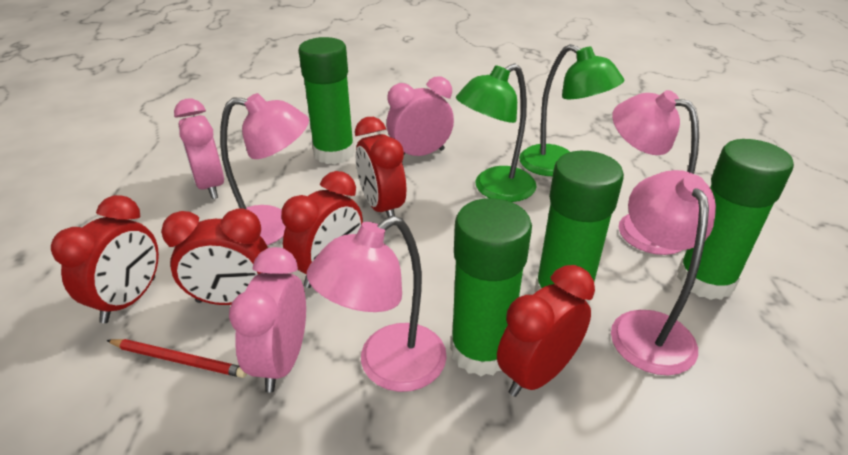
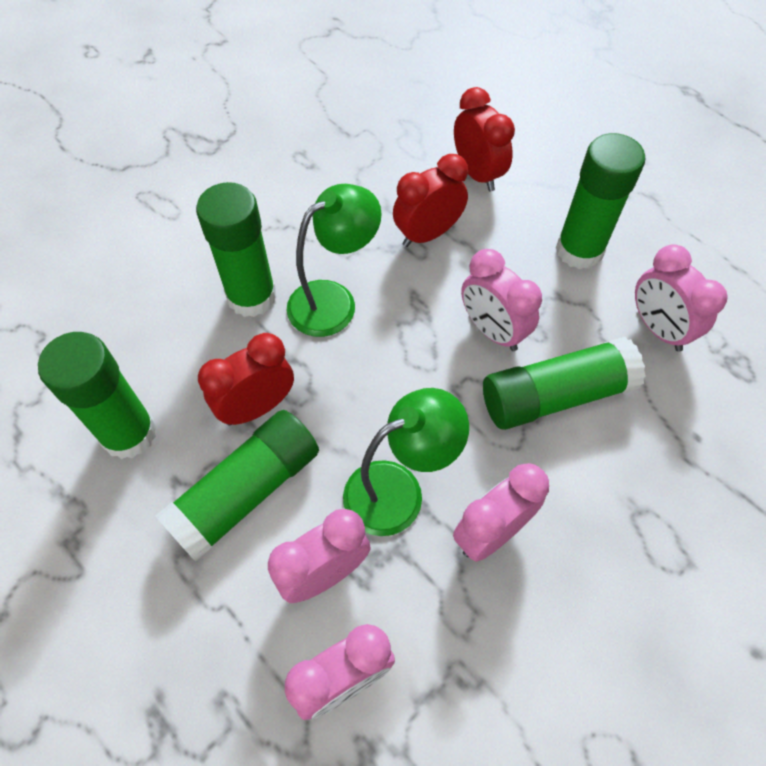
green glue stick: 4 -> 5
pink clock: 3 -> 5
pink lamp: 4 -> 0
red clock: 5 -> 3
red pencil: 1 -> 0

################

What to work on >>
With the pictures dropped, write out all of the entries word for word.

Exercise result >>
green glue stick: 4 -> 5
pink clock: 3 -> 5
pink lamp: 4 -> 0
red clock: 5 -> 3
red pencil: 1 -> 0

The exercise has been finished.